Description of the task
In the copy you make, include no pictures, and transcribe every record exactly.

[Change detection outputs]
□ □ □ □ □

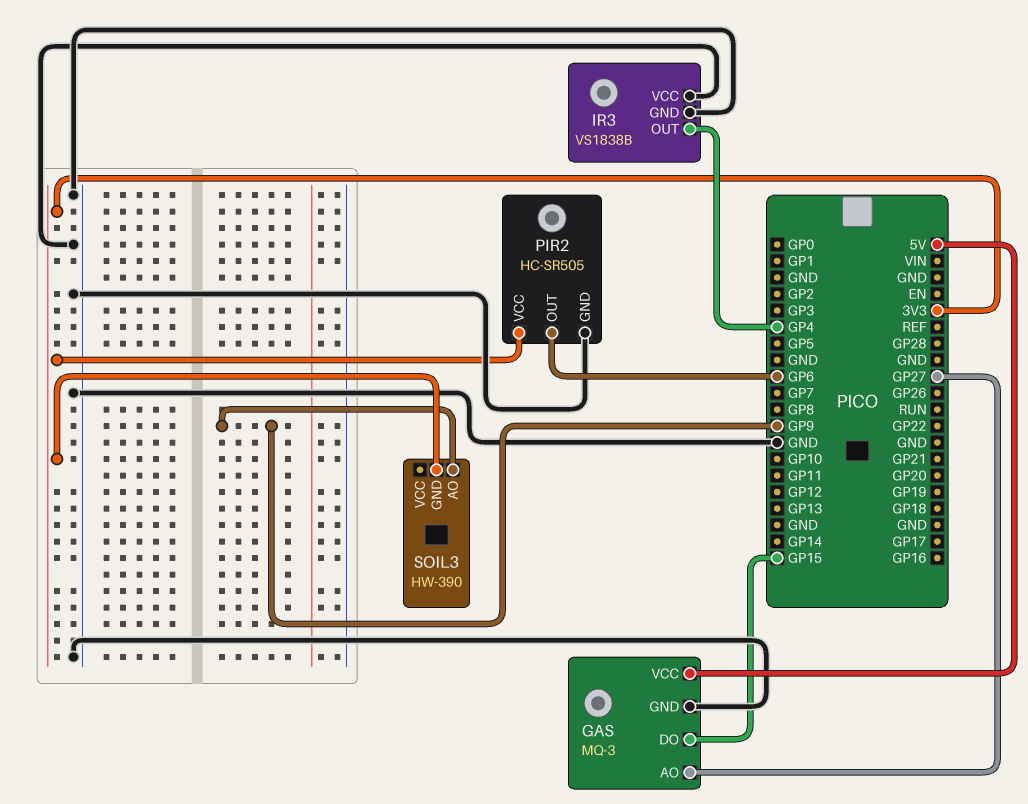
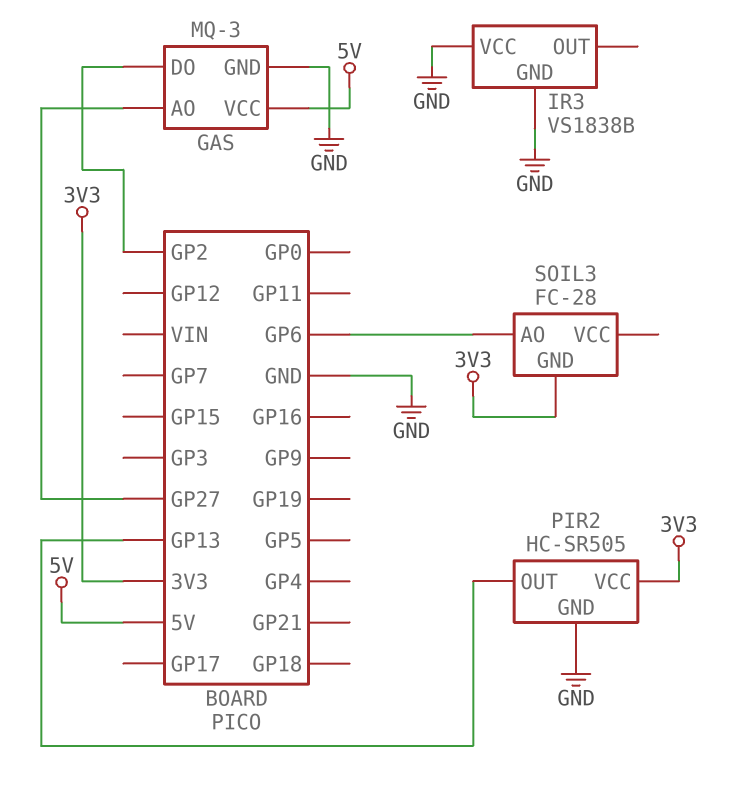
GAS pin DO: GP15 -> GP2
IR3 pin OUT: GP4 -> none
PIR2 pin OUT: GP6 -> GP13
SOIL3: HW-390 -> FC-28
SOIL3 pin AO: GP9 -> GP6

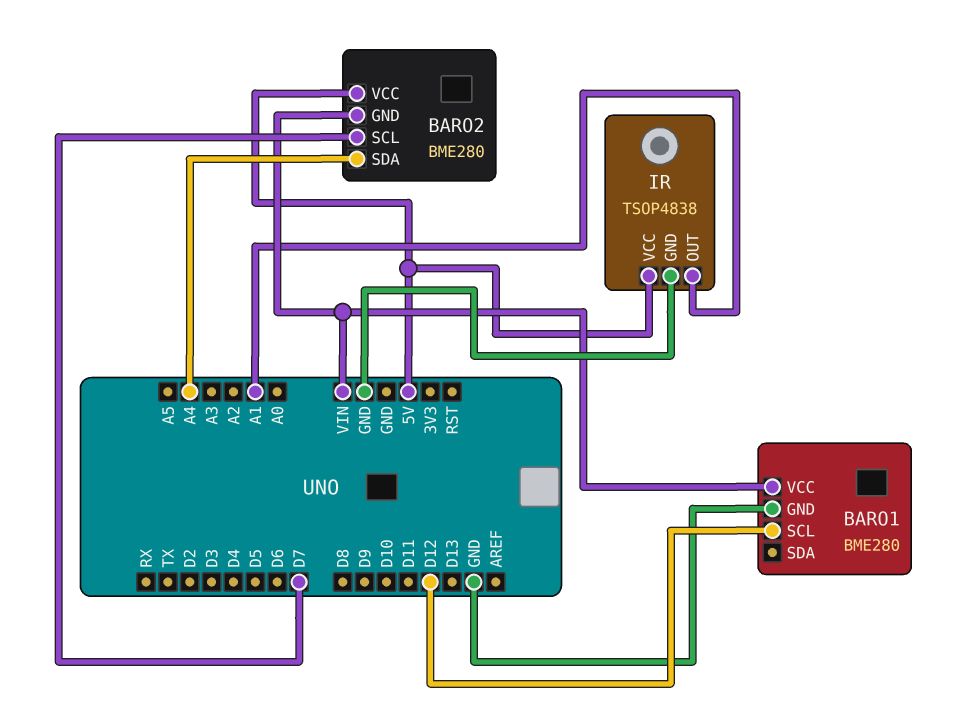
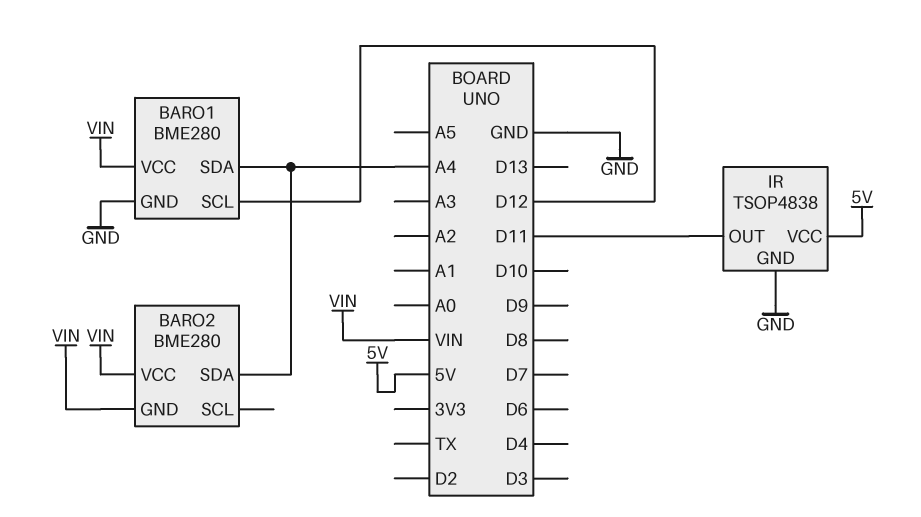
BARO1 pin SDA: none -> A4
BARO2 pin SCL: D7 -> none
BARO2 pin VCC: 5V -> VIN
IR pin OUT: A1 -> D11

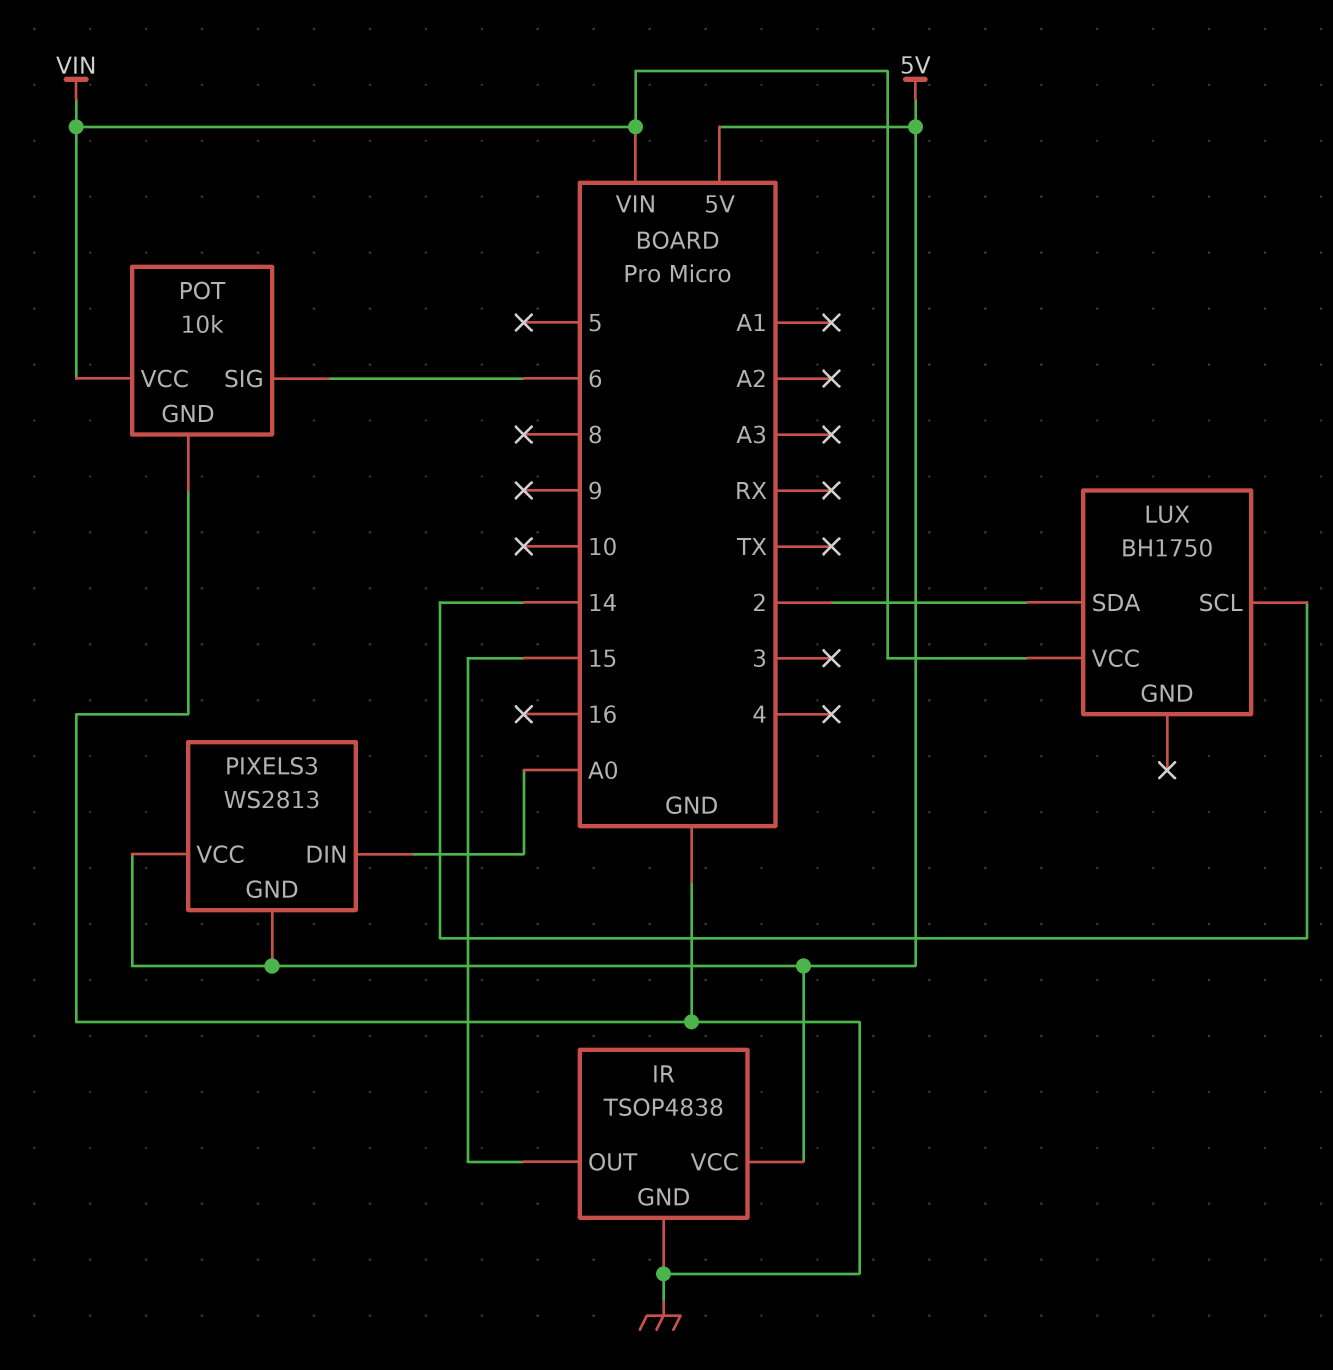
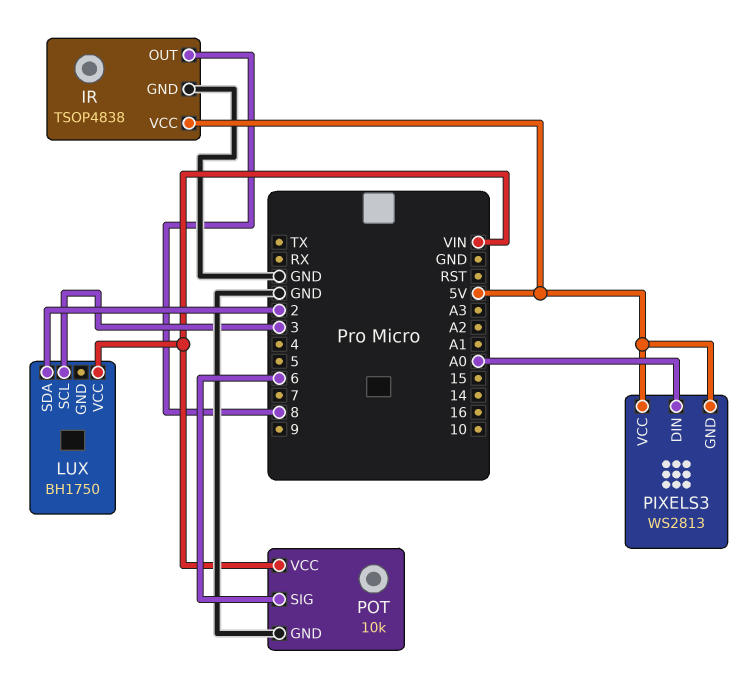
IR pin OUT: 15 -> 8
LUX pin SCL: 14 -> 3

□ □ □ □ □

Response for this exercise
GAS pin DO: GP15 -> GP2
IR3 pin OUT: GP4 -> none
PIR2 pin OUT: GP6 -> GP13
SOIL3: HW-390 -> FC-28
SOIL3 pin AO: GP9 -> GP6

BARO1 pin SDA: none -> A4
BARO2 pin SCL: D7 -> none
BARO2 pin VCC: 5V -> VIN
IR pin OUT: A1 -> D11

IR pin OUT: 15 -> 8
LUX pin SCL: 14 -> 3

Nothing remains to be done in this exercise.